◆ **YOUR GOAL**
From the listing below, copy only the lines running from the line that contains "shifted | white_donut" to the line that contains "pink_donut | [392,425]", both included.

◆ **EXERCISE INPUT**
----------------------------------------
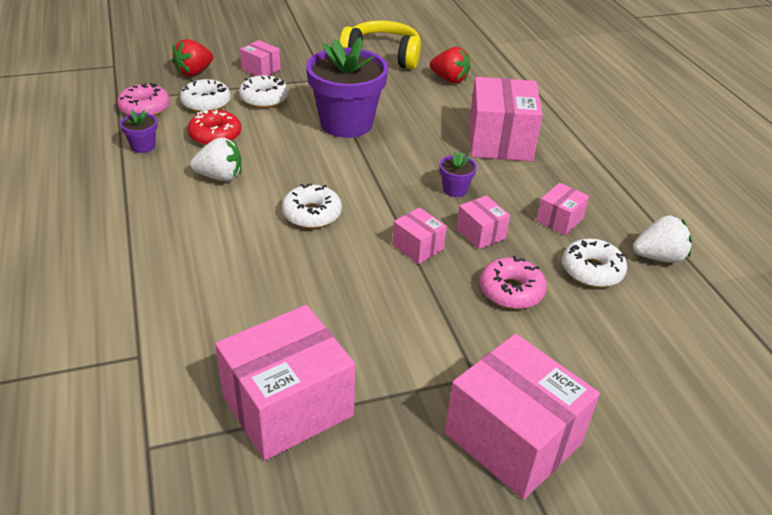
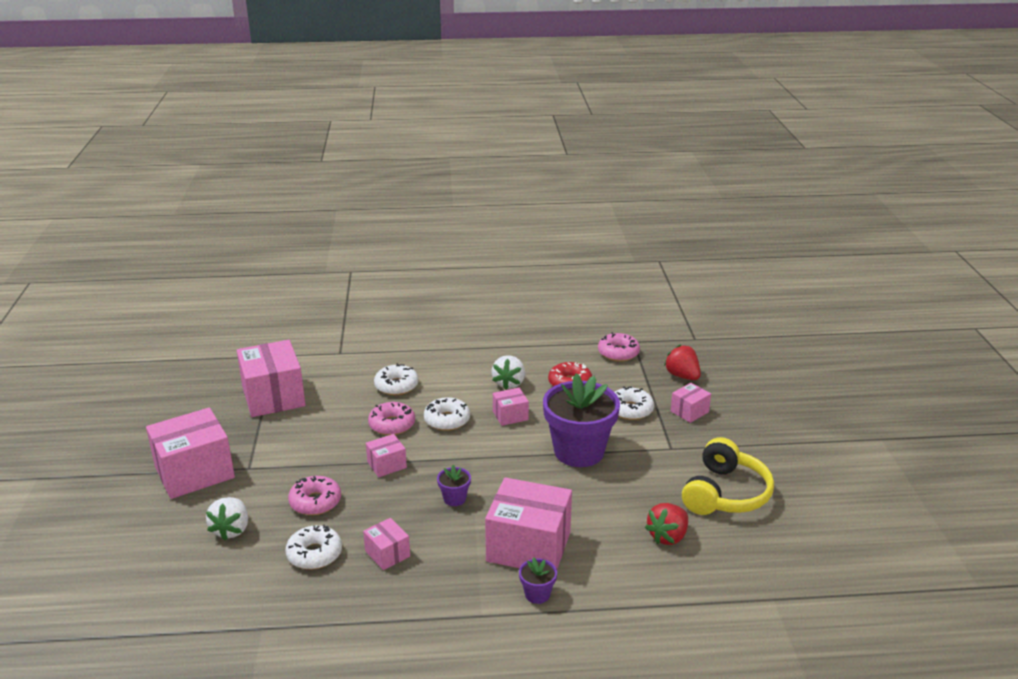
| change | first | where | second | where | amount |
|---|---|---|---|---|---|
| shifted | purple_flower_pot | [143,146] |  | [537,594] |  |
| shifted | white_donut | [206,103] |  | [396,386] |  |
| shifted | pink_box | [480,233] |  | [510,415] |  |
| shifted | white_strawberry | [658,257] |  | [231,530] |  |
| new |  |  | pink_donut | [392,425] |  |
----------------------------------------
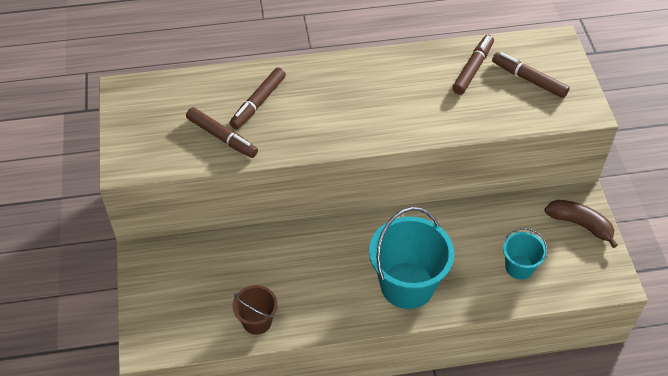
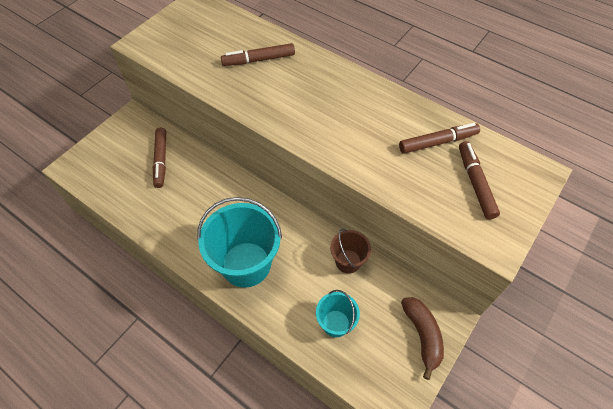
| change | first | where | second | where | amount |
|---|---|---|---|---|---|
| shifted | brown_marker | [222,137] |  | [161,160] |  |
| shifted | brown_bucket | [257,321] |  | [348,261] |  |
----------------------------------------
◆ **ANSWER SPACE**
| shifted | white_donut | [206,103] |  | [396,386] |  |
| shifted | pink_box | [480,233] |  | [510,415] |  |
| shifted | white_strawberry | [658,257] |  | [231,530] |  |
| new |  |  | pink_donut | [392,425] |  |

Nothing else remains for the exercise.